_TASK BRIEF_
The answer must be a single number: how many lines of the records below hold the word "SCALE".

Source data:
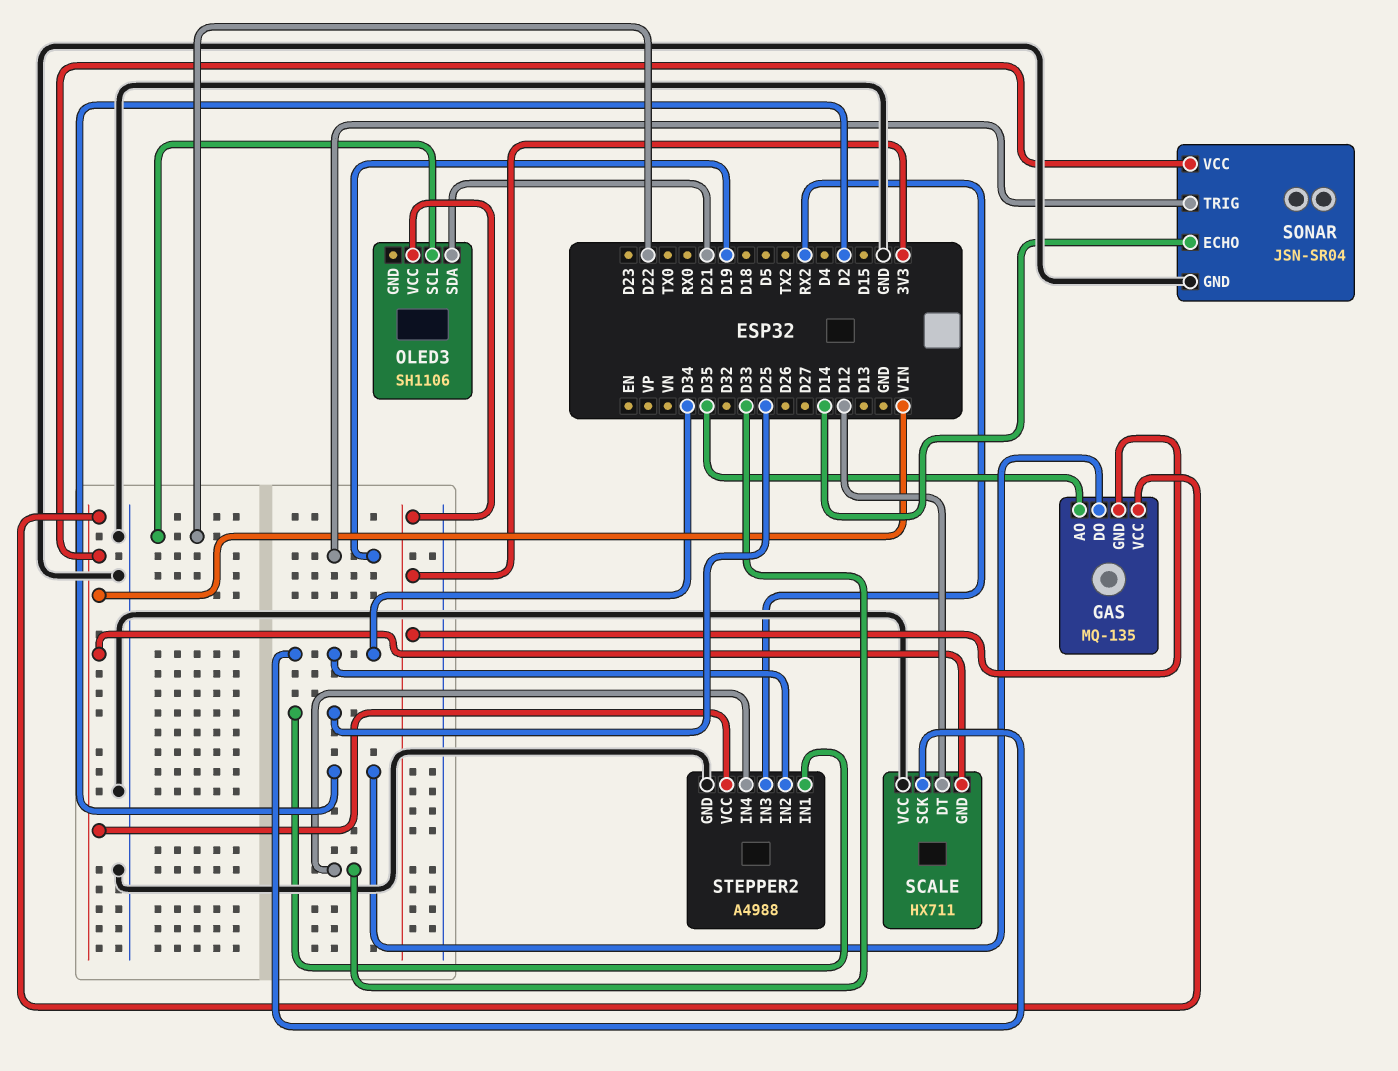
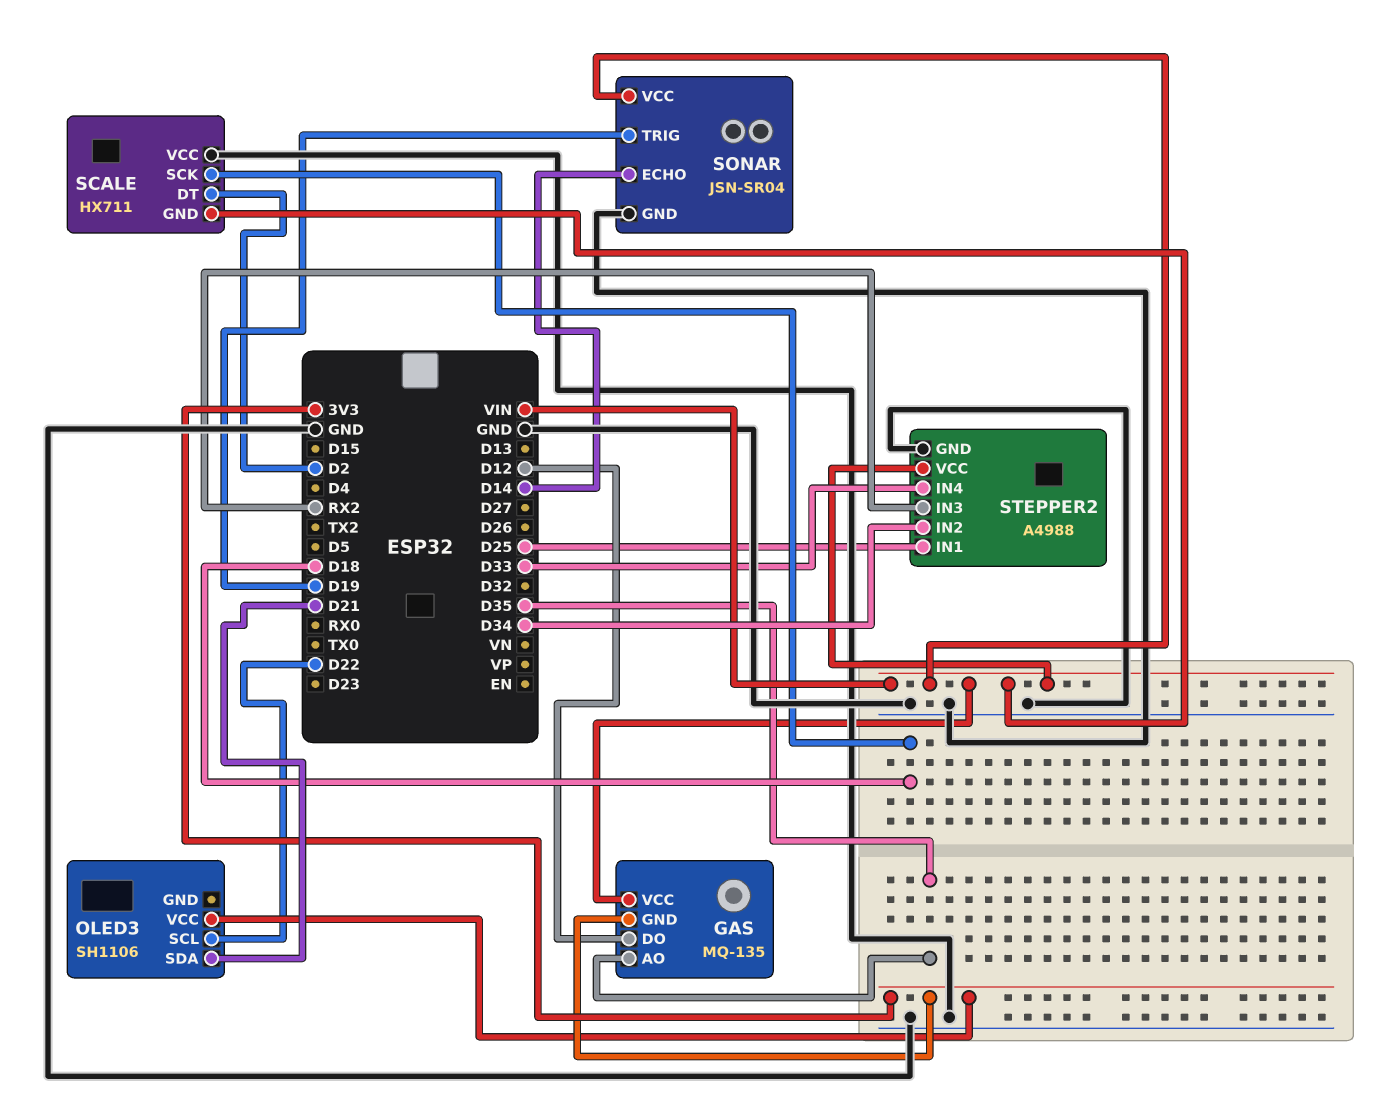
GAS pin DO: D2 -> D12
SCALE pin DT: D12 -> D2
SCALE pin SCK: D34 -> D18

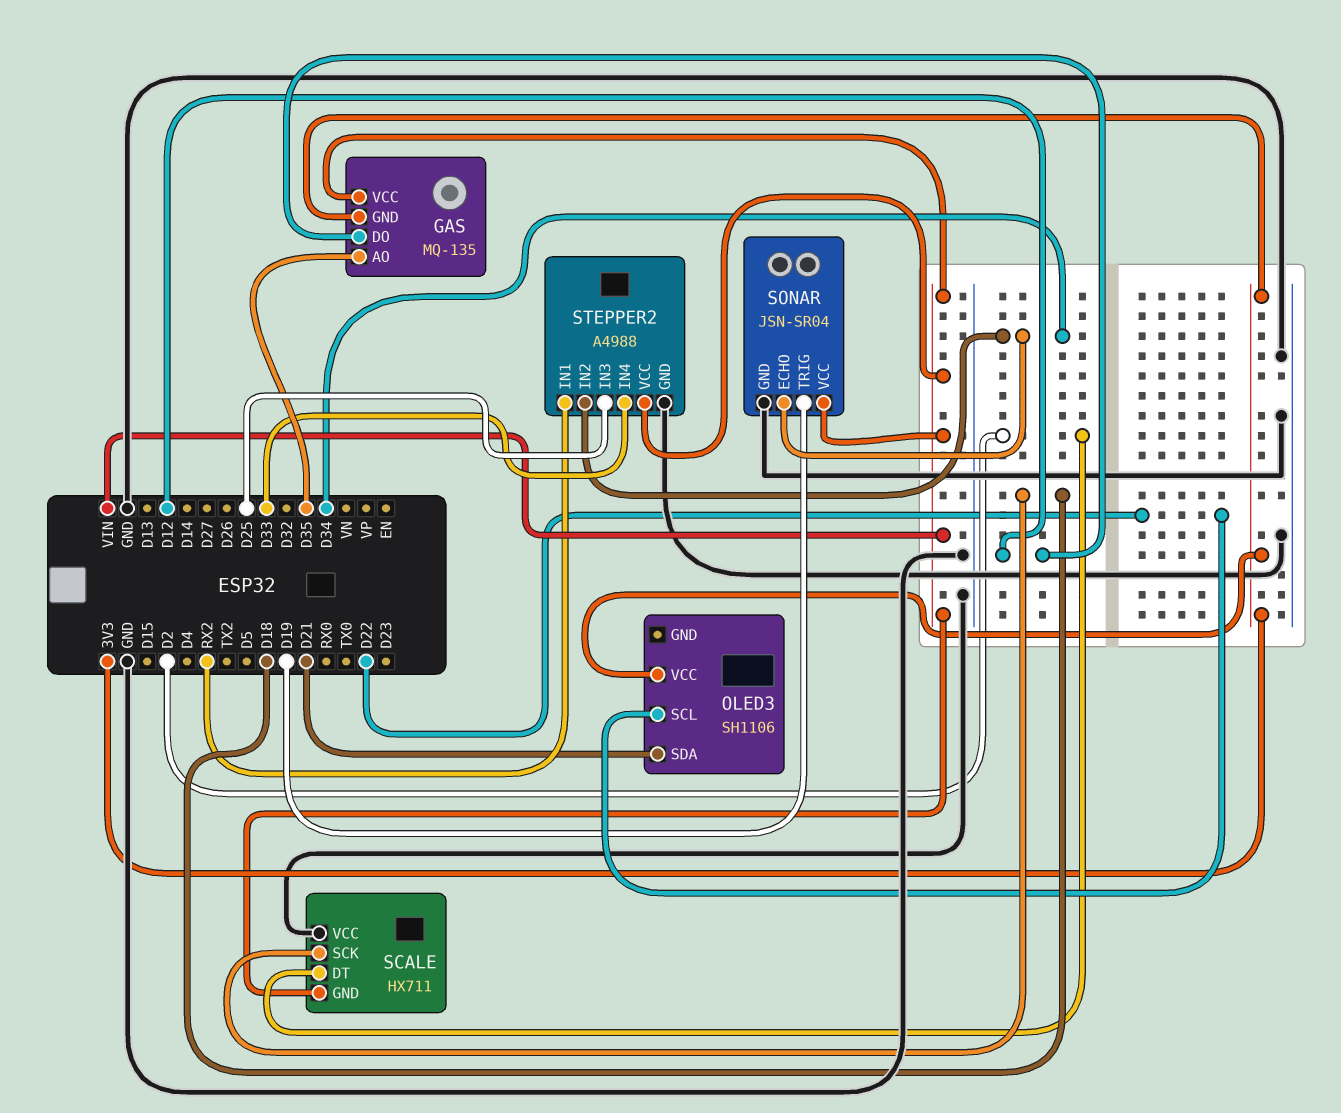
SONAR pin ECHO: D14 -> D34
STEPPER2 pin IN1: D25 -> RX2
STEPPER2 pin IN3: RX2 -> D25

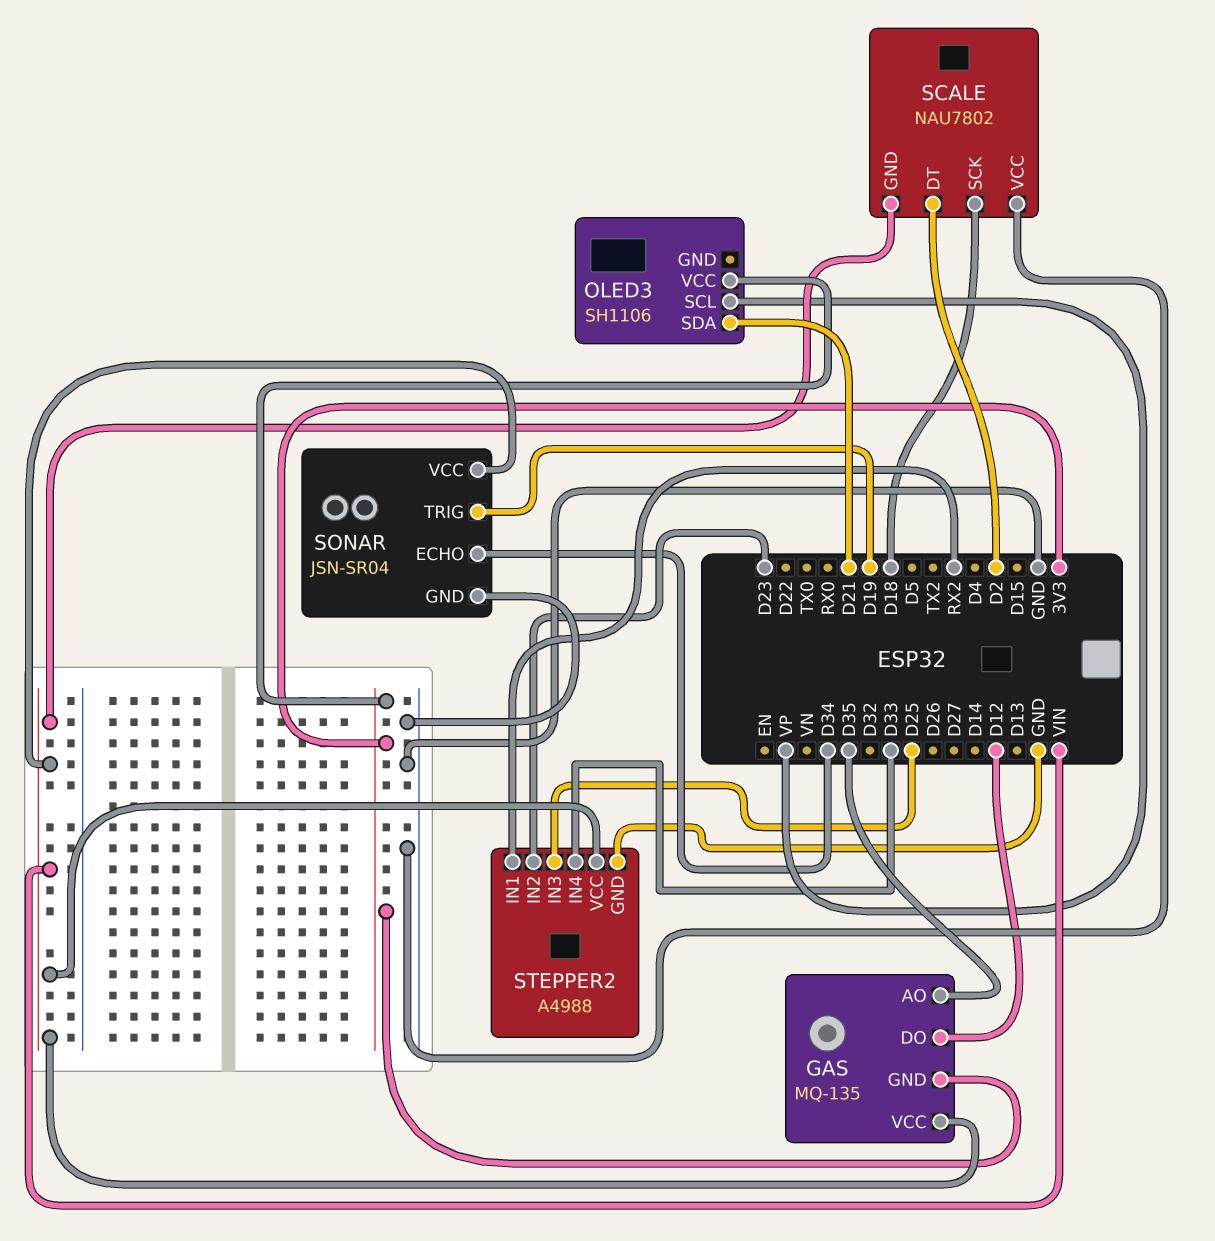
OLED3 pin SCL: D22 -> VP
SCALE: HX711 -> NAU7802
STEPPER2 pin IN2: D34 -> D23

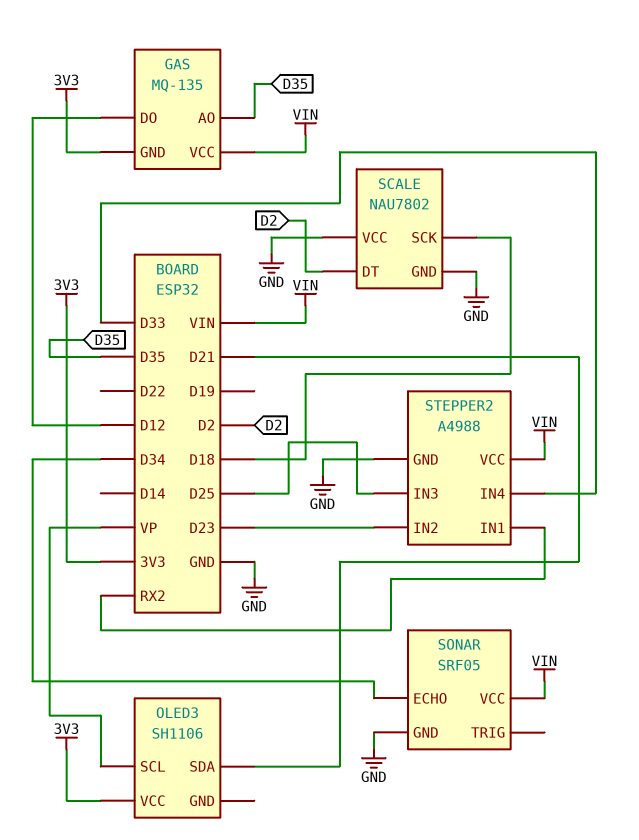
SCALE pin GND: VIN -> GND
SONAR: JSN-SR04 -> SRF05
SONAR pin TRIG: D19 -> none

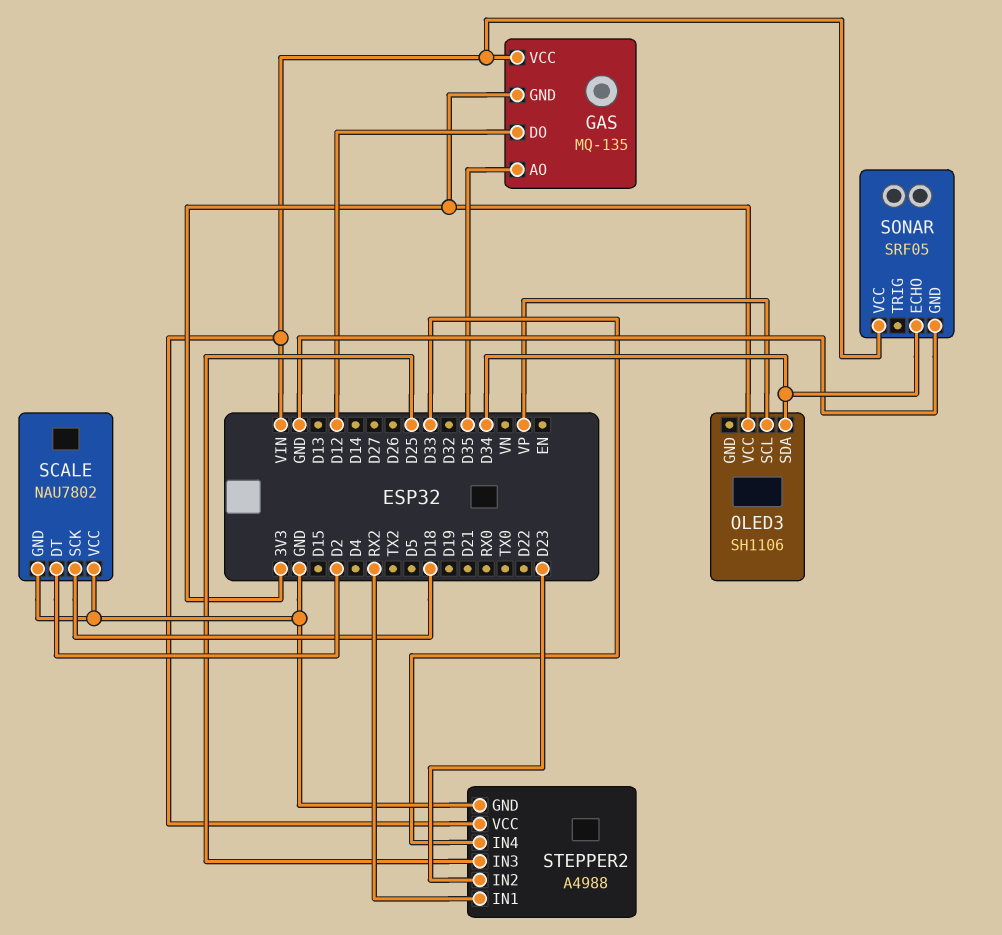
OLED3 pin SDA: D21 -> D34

_RESULT BELOW_
4